▸ WHAT IS NEEDED
Since only the written part is wanted, repeat the records exactly and omit the pictures.

[[ EXERCISE INPUTS open ]]

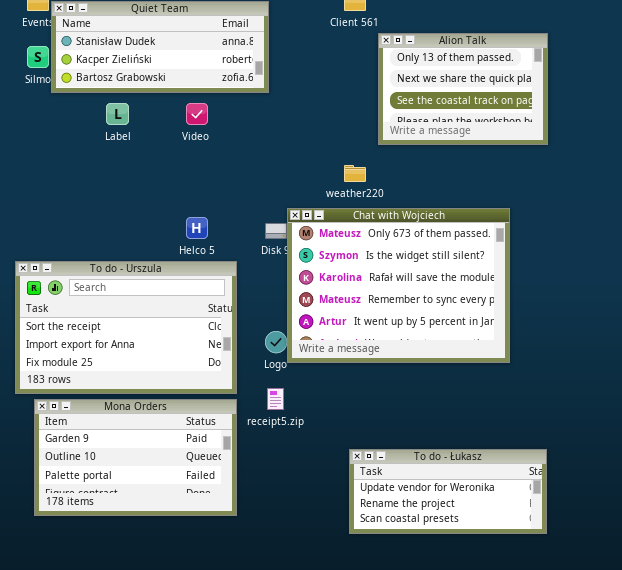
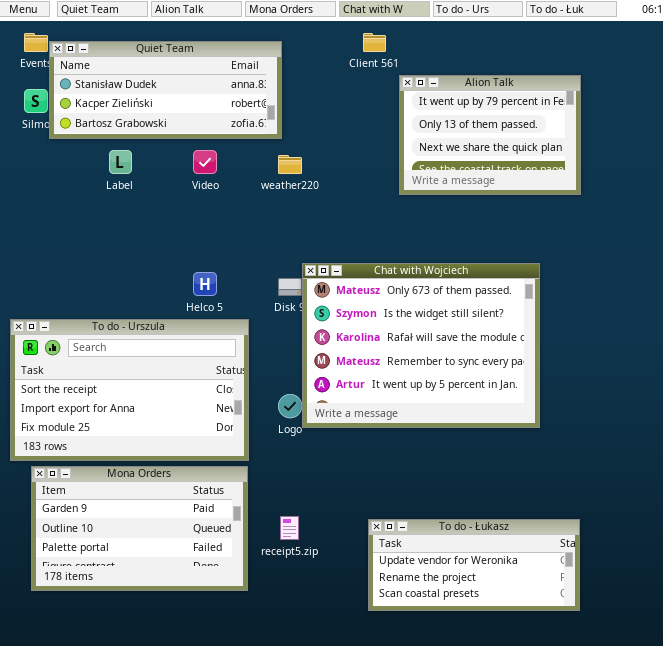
Alion Talk: [378,33,548,145] -> [399,75,581,195], scrolled up 1 row
weather220: [344,165,366,182] -> [278,155,302,174], moved
receipt5.zip: [267,388,284,410] -> [280,516,299,540], moved

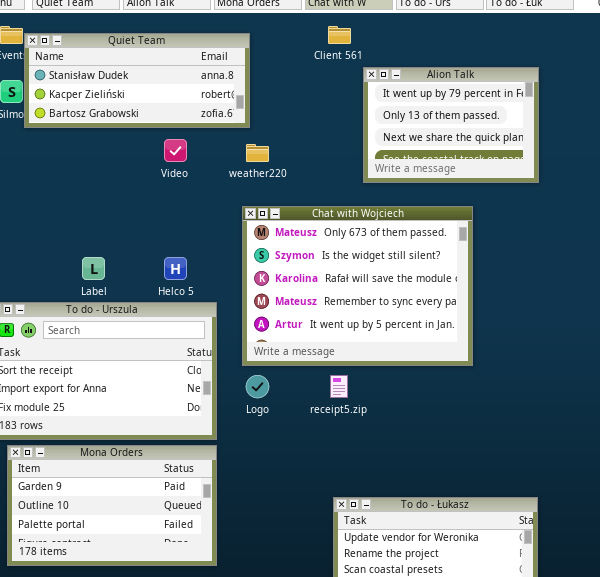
Label: [109,150,132,174] -> [82,257,105,280], moved
Chat with Wojciech: [302,263,540,428] -> [242,206,473,366], moved
receipt5.zip: [280,516,299,540] -> [330,375,348,398], moved

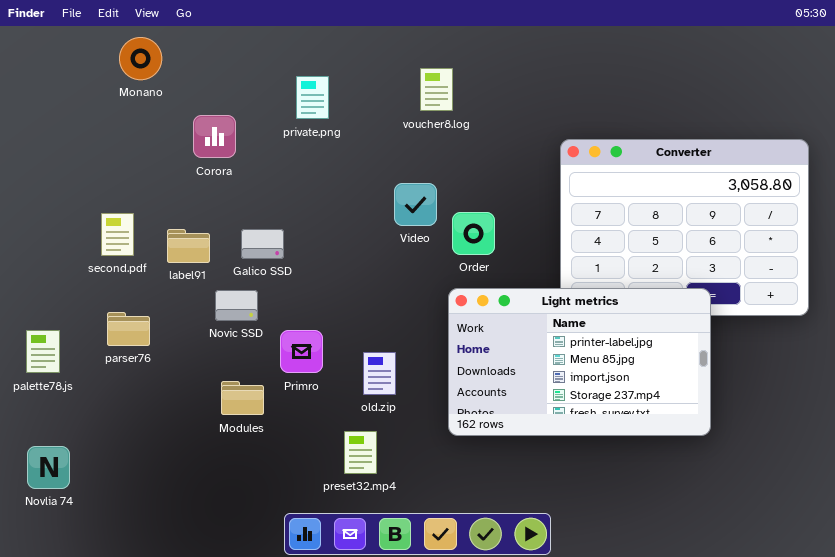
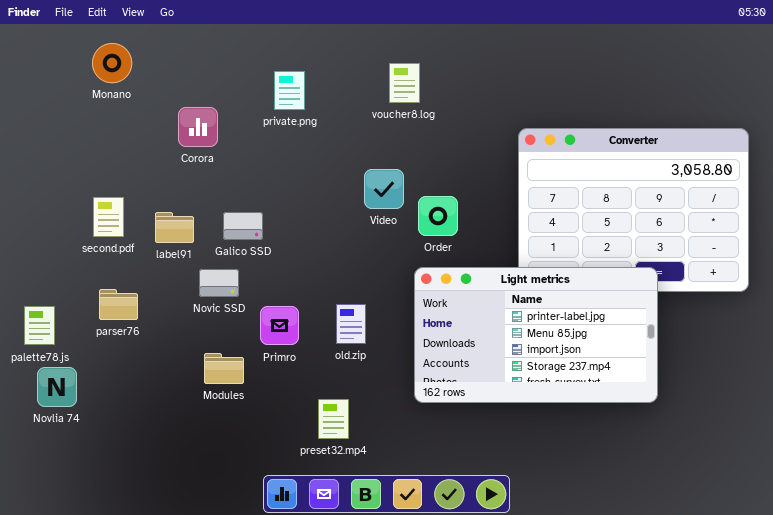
Monano: [119,37,162,80] -> [92,43,132,83], moved
old.zip: [363,352,396,395] -> [336,304,366,344], moved
Novlia 74: [27,446,70,489] -> [37,367,77,407], moved

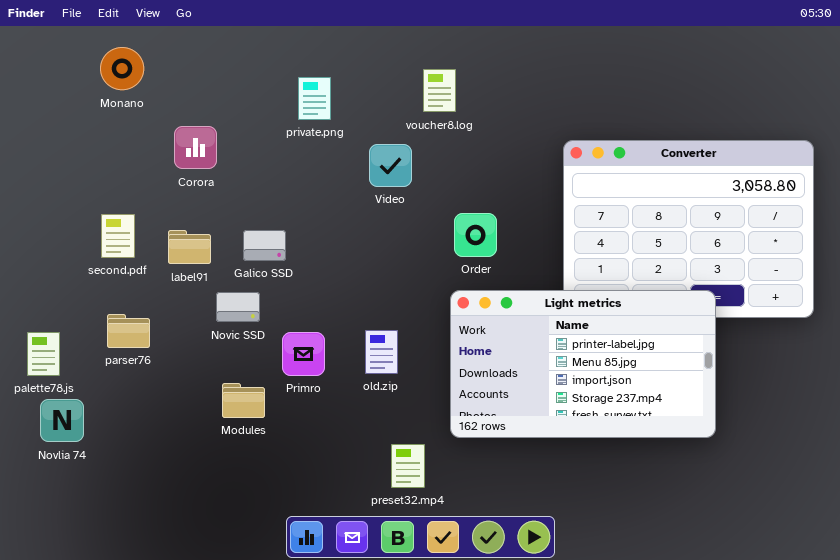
Corora: [178,107,218,147] -> [174,126,217,169], moved
Video: [364,169,404,209] -> [369,144,412,187], moved
preset32.mp4: [318,399,349,439] -> [391,444,425,488], moved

[[ EXERCISE INPUTS closed ]]

▸ YOUR RESPONSE
Alion Talk: [378,33,548,145] -> [399,75,581,195], scrolled up 1 row
weather220: [344,165,366,182] -> [278,155,302,174], moved
receipt5.zip: [267,388,284,410] -> [280,516,299,540], moved

Label: [109,150,132,174] -> [82,257,105,280], moved
Chat with Wojciech: [302,263,540,428] -> [242,206,473,366], moved
receipt5.zip: [280,516,299,540] -> [330,375,348,398], moved

Monano: [119,37,162,80] -> [92,43,132,83], moved
old.zip: [363,352,396,395] -> [336,304,366,344], moved
Novlia 74: [27,446,70,489] -> [37,367,77,407], moved

Corora: [178,107,218,147] -> [174,126,217,169], moved
Video: [364,169,404,209] -> [369,144,412,187], moved
preset32.mp4: [318,399,349,439] -> [391,444,425,488], moved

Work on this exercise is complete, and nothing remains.